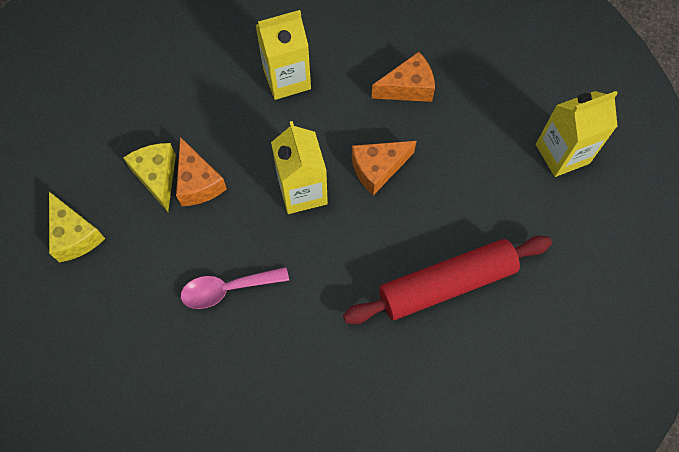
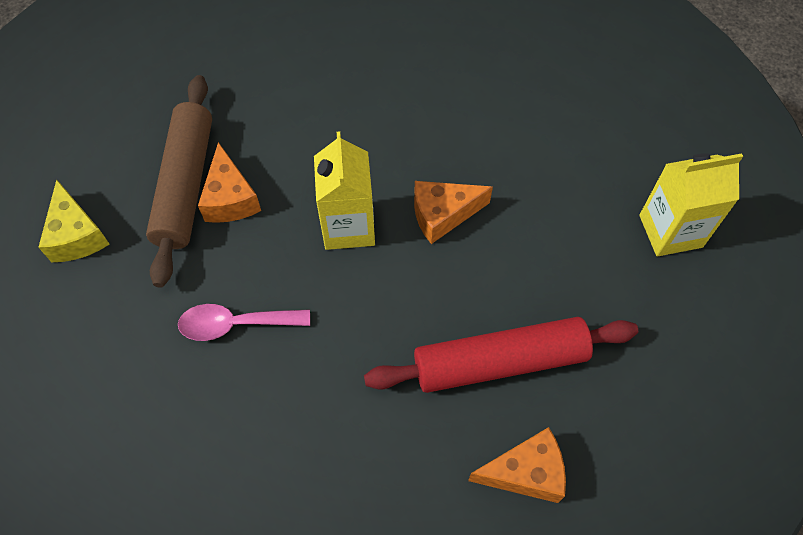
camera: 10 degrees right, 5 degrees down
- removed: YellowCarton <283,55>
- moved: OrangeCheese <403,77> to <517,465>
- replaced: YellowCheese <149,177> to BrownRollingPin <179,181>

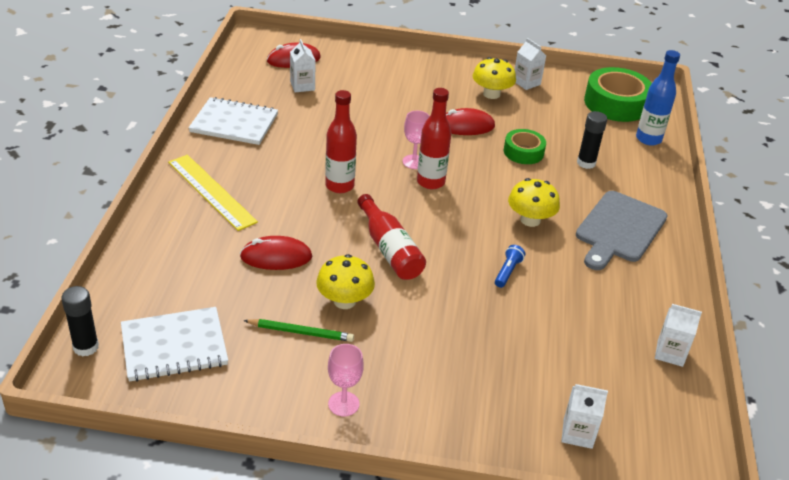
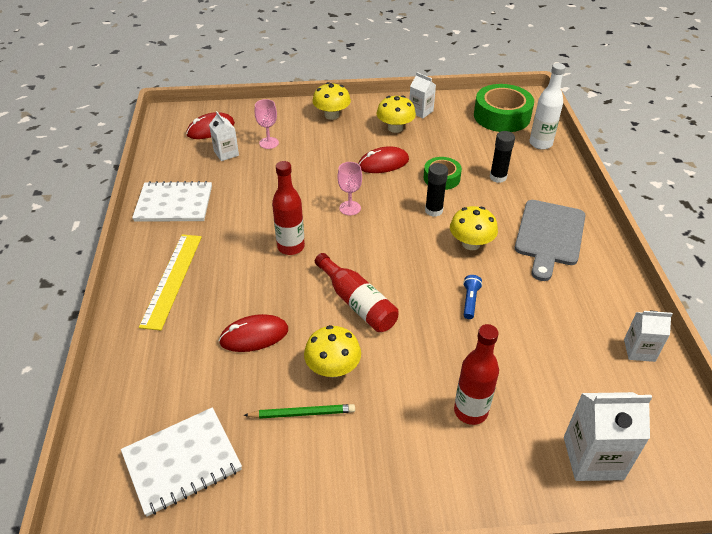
camera: 10 degrees left, 5 degrees up
- added: YellowMushroom <331,101>
- moved: BlackGlueStick <80,321> to <436,190>
- moved: PinkGoblet <346,380> to <267,124>
- moved: RedBottle <434,138> to <476,374>
- recoloured: BlueBottle <658,98> to WhiteBottle <547,106>
- turned: YellowRuler <213,193> = <170,282> 60 degrees clockwise
- resized: WhiteCarton <584,416> = <608,436> x1.64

_EXERCISE GOAL_
Write out the entries above in full and exactly; no pictures.

_COMPLETED TASK_
camera: 10 degrees right, 5 degrees down
- removed: YellowCarton <283,55>
- moved: OrangeCheese <403,77> to <517,465>
- replaced: YellowCheese <149,177> to BrownRollingPin <179,181>

camera: 10 degrees left, 5 degrees up
- added: YellowMushroom <331,101>
- moved: BlackGlueStick <80,321> to <436,190>
- moved: PinkGoblet <346,380> to <267,124>
- moved: RedBottle <434,138> to <476,374>
- recoloured: BlueBottle <658,98> to WhiteBottle <547,106>
- turned: YellowRuler <213,193> = <170,282> 60 degrees clockwise
- resized: WhiteCarton <584,416> = <608,436> x1.64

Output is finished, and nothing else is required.